→ **Task objective**
Reproduce the data exactly and drop any pictures it holds.

··· Recorded data

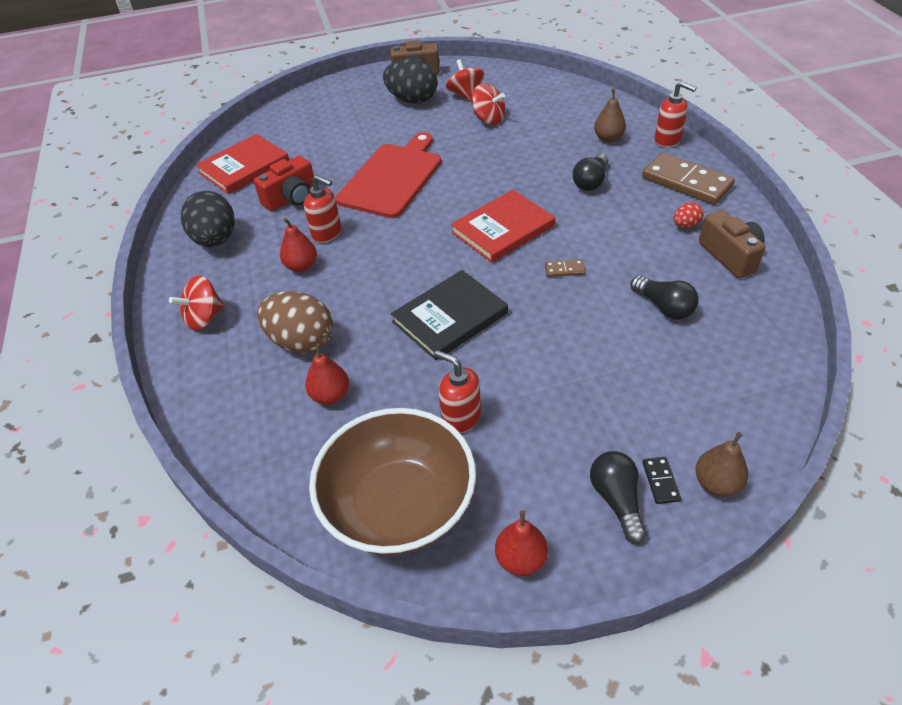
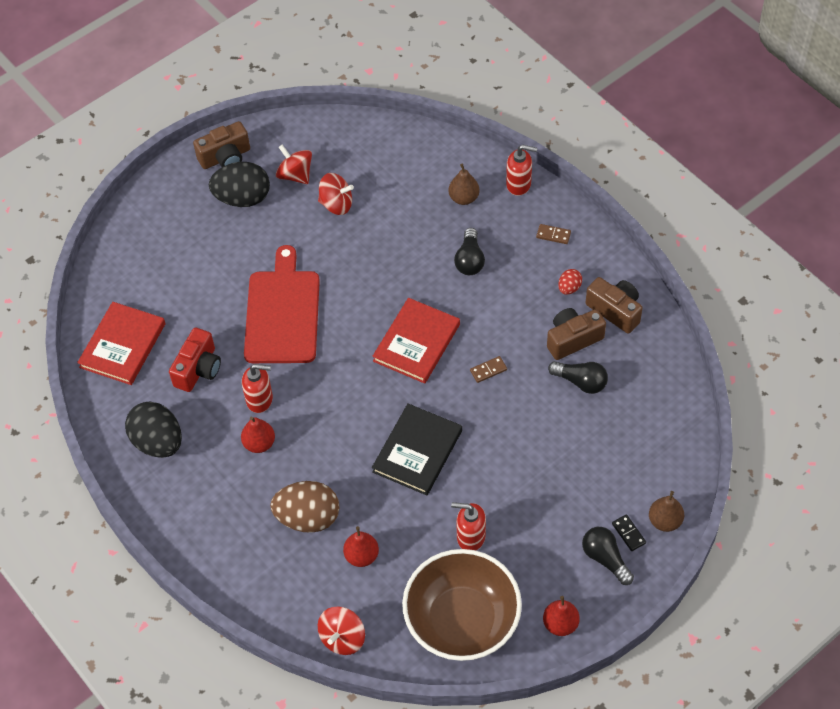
camera: 25 degrees left, 10 degrees up
(204, 318) = (208, 526): red spinning top -> red spinning top (342, 638)
(671, 268) = (573, 339): none -> brown camera
(686, 182) = (553, 235): brown domino -> brown domino, size x0.42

······

→ **Task result**
camera: 25 degrees left, 10 degrees up
(204, 318) = (208, 526): red spinning top -> red spinning top (342, 638)
(671, 268) = (573, 339): none -> brown camera
(686, 182) = (553, 235): brown domino -> brown domino, size x0.42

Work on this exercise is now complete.